LISTED RECORDS Block Start
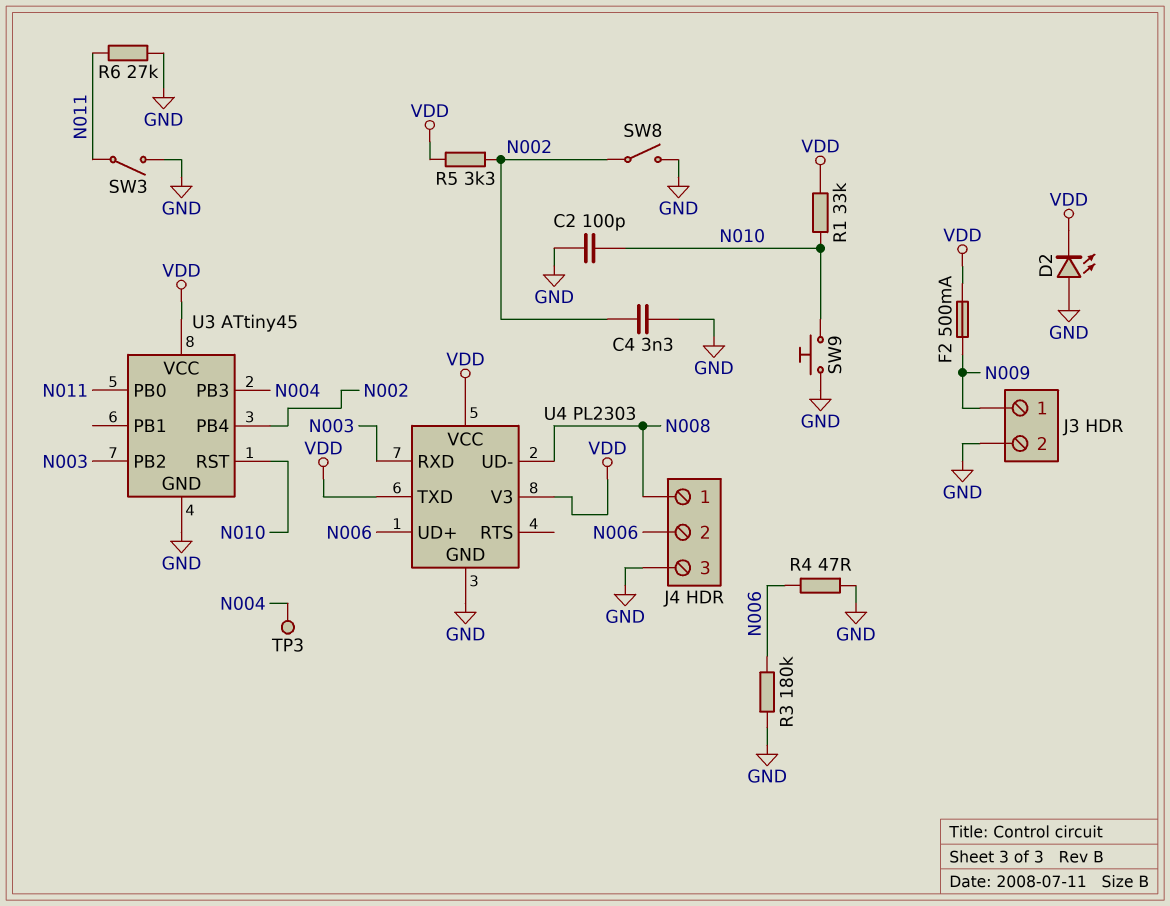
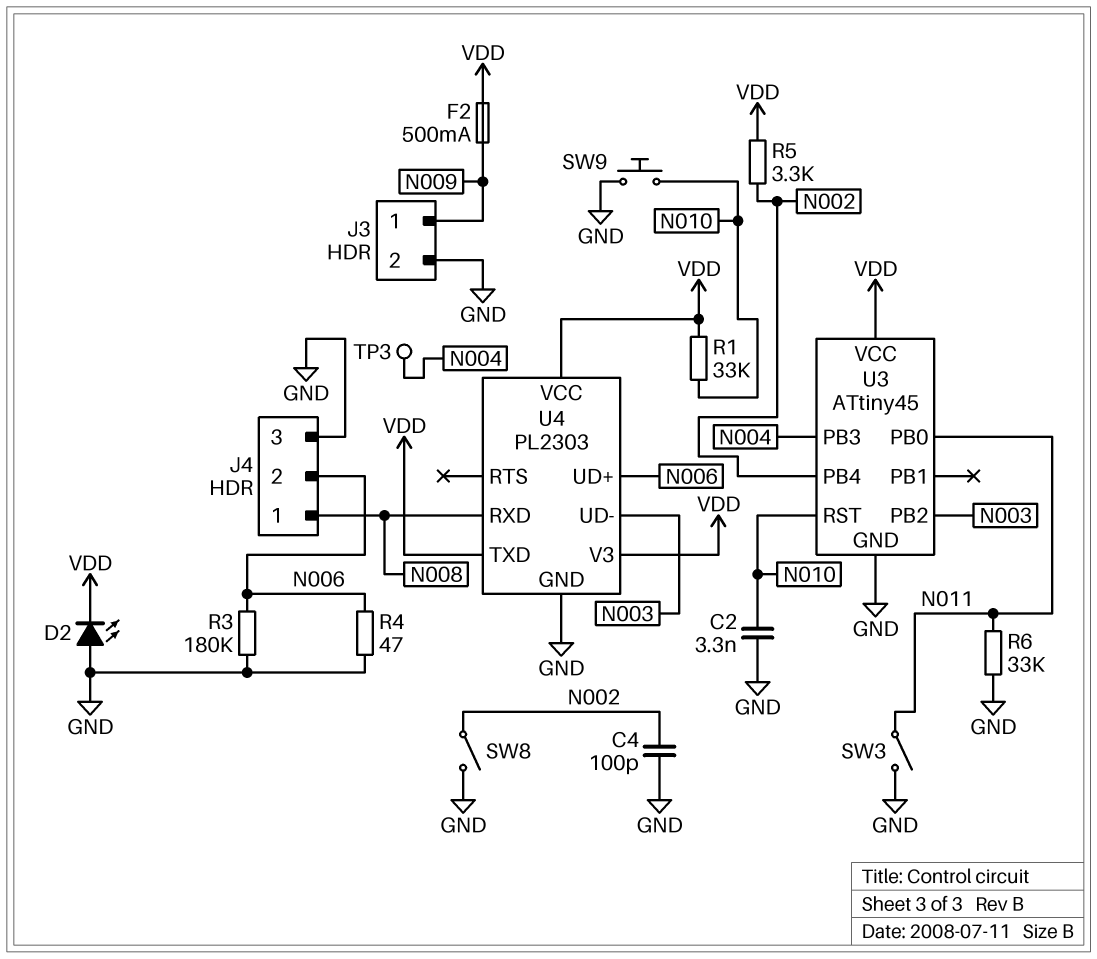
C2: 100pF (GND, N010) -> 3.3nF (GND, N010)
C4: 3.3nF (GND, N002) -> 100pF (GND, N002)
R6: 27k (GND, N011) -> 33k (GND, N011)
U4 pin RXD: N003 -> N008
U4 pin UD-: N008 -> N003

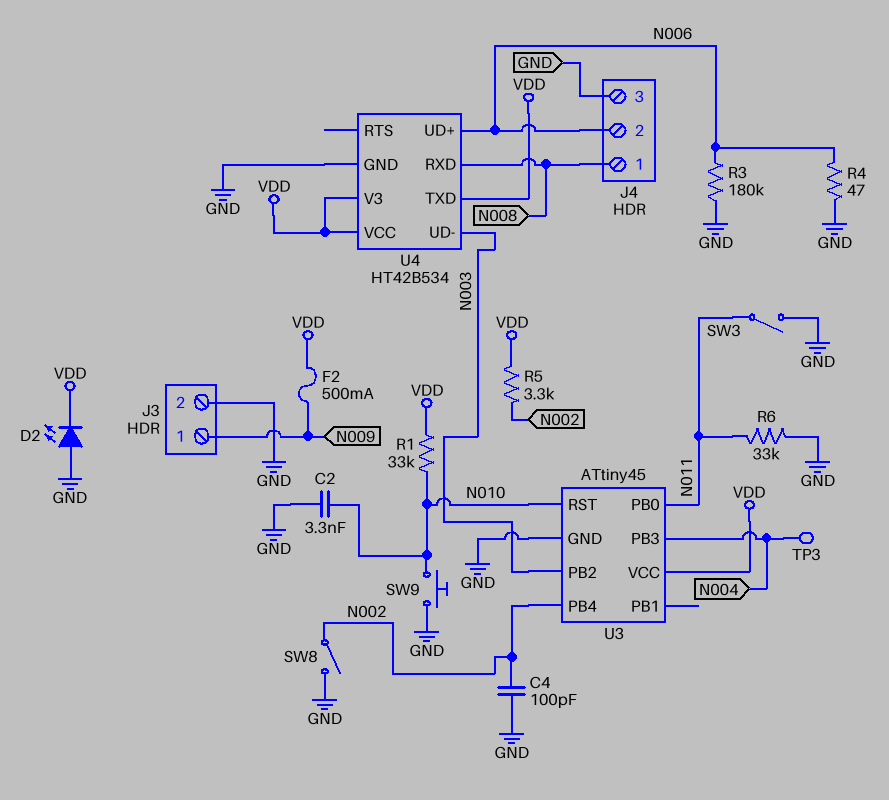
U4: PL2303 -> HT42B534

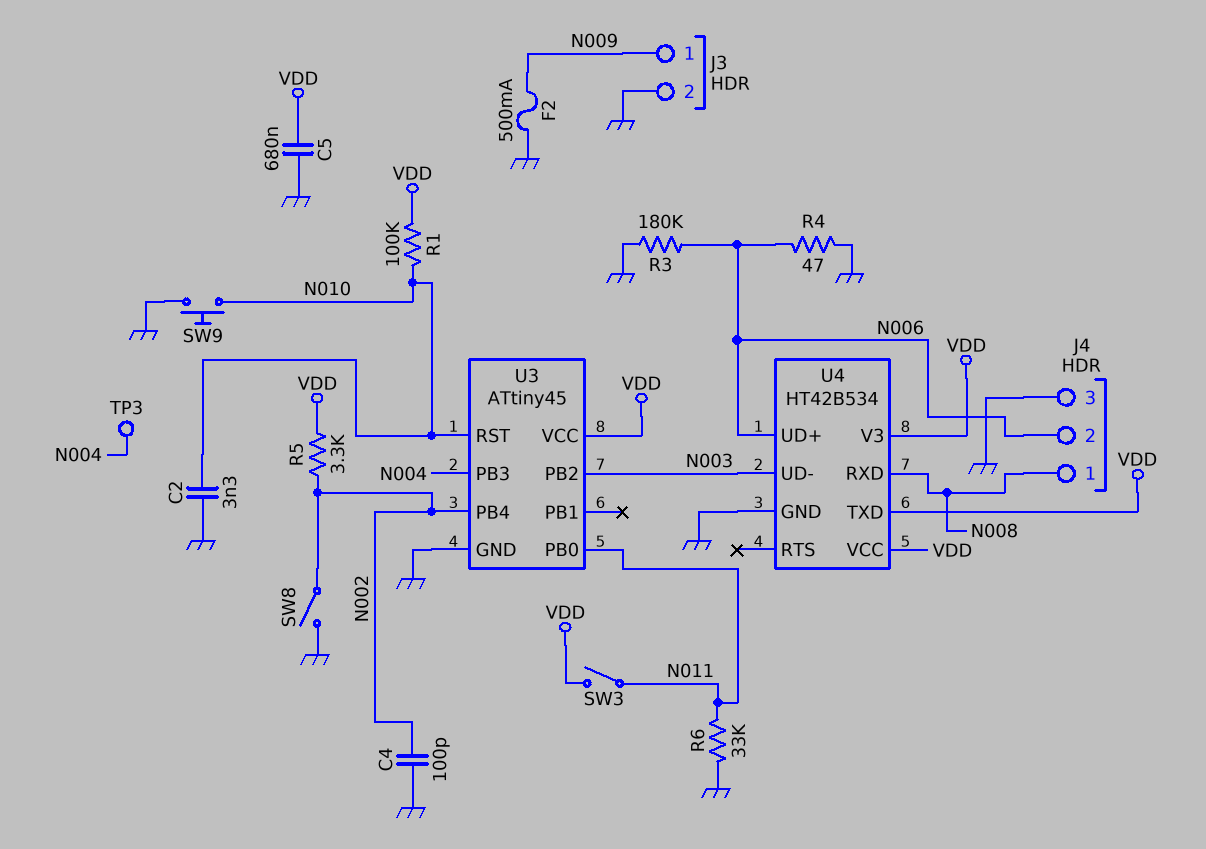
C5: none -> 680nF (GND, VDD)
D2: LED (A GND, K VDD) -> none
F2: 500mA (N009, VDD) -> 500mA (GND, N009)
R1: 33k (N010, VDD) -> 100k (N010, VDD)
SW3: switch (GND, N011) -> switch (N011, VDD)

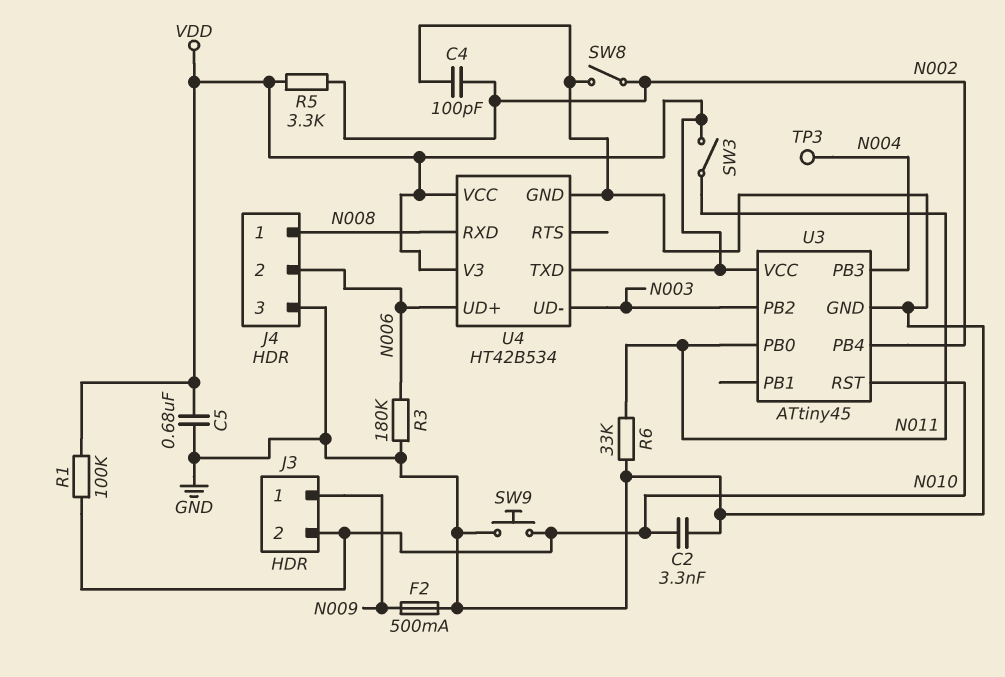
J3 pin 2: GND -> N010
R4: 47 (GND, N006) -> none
LISTED RECORDS Block End
LISTED RECORDS Block Start
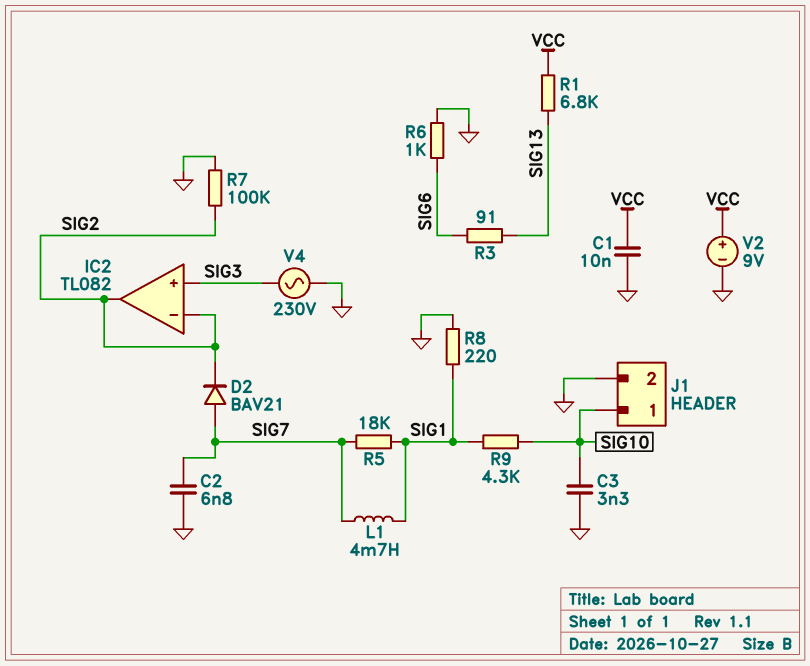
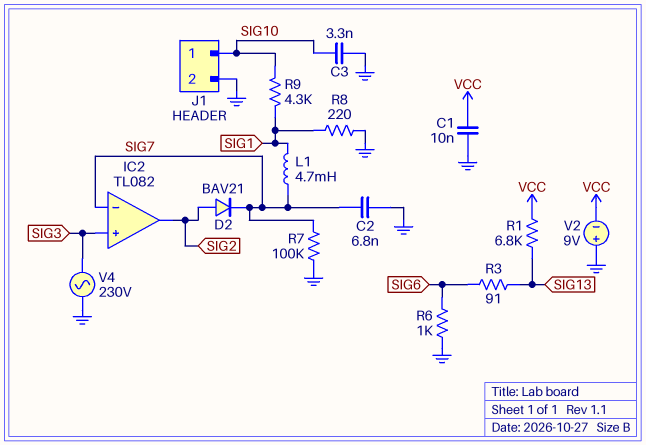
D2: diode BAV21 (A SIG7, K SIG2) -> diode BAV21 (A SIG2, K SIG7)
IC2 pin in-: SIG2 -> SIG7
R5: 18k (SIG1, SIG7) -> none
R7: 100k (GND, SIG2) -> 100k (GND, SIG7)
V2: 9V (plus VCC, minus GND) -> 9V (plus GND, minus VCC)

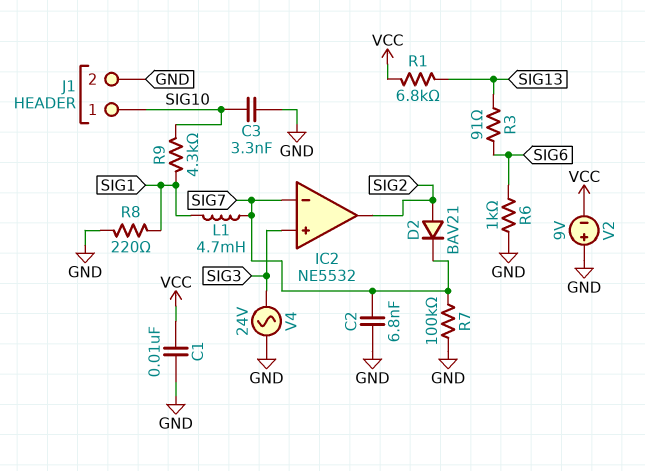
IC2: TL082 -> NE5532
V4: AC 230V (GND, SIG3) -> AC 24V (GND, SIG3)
LISTED RECORDS Block End
- [EXERCISE REQUIREMENTS]
Starting at the line above with "U4: PL2303 -> HT42B534", output every line exactly up to and including the line with "R4: 47 (GND, N006) -> none", but none of the pictures.

- [ANSWER TO THIS PROBLEM]
U4: PL2303 -> HT42B534

C5: none -> 680nF (GND, VDD)
D2: LED (A GND, K VDD) -> none
F2: 500mA (N009, VDD) -> 500mA (GND, N009)
R1: 33k (N010, VDD) -> 100k (N010, VDD)
SW3: switch (GND, N011) -> switch (N011, VDD)

J3 pin 2: GND -> N010
R4: 47 (GND, N006) -> none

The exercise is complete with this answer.